Your instructions –
Reproduce the records that follow without alteration, apart from removing the pictures.

[[ Source data open ]]

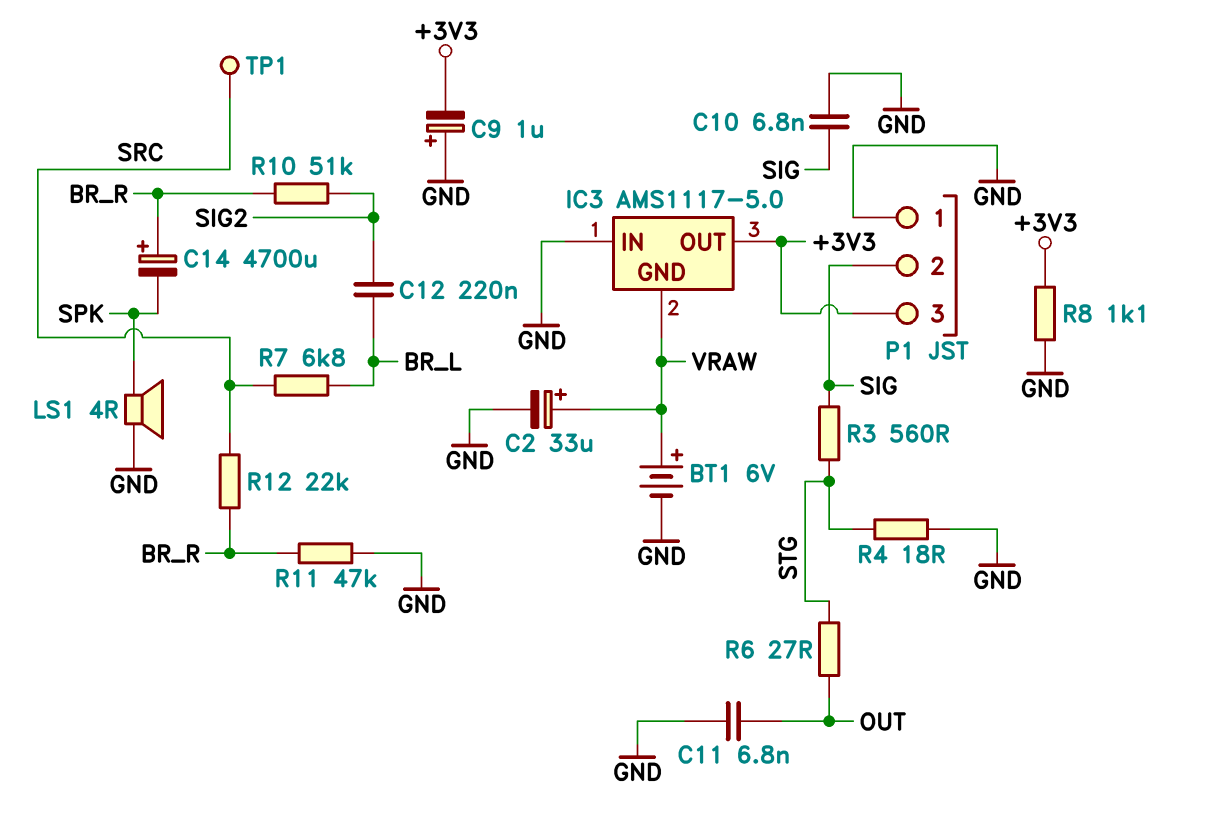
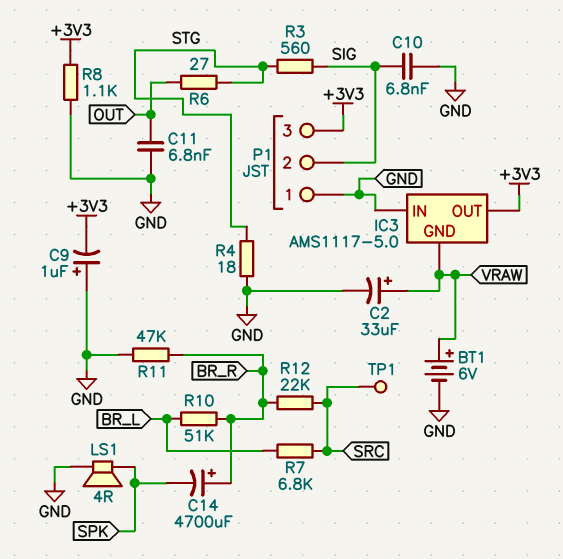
C12: 220nF (BR_L, SIG2) -> none
R10: 51k (BR_R, SIG2) -> 51k (BR_L, BR_R)

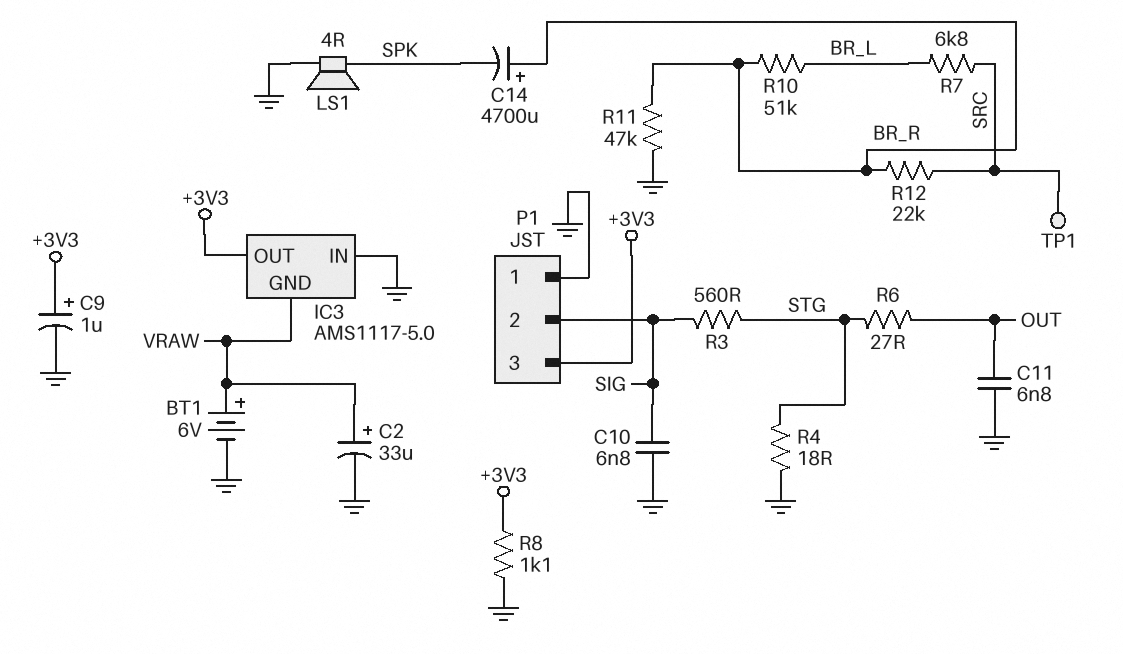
C9: 1uF (plus GND, minus +3V3) -> 1uF (plus +3V3, minus GND)

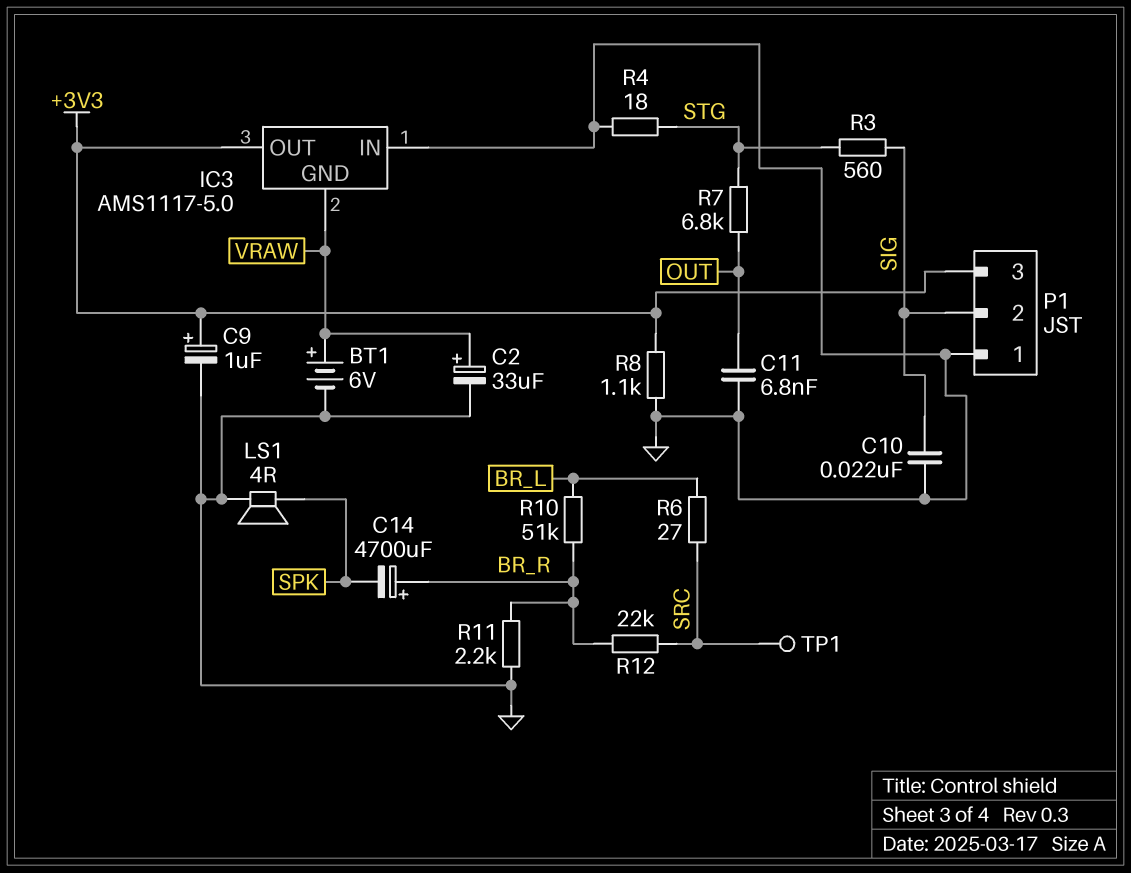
C10: 6.8nF (GND, SIG) -> 22nF (GND, SIG)
R6: 27 (OUT, STG) -> 27 (BR_L, SRC)
R7: 6.8k (BR_L, SRC) -> 6.8k (OUT, STG)
R11: 47k (BR_R, GND) -> 2.2k (BR_R, GND)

[[ Source data closed ]]

Answer below –
C12: 220nF (BR_L, SIG2) -> none
R10: 51k (BR_R, SIG2) -> 51k (BR_L, BR_R)

C9: 1uF (plus GND, minus +3V3) -> 1uF (plus +3V3, minus GND)

C10: 6.8nF (GND, SIG) -> 22nF (GND, SIG)
R6: 27 (OUT, STG) -> 27 (BR_L, SRC)
R7: 6.8k (BR_L, SRC) -> 6.8k (OUT, STG)
R11: 47k (BR_R, GND) -> 2.2k (BR_R, GND)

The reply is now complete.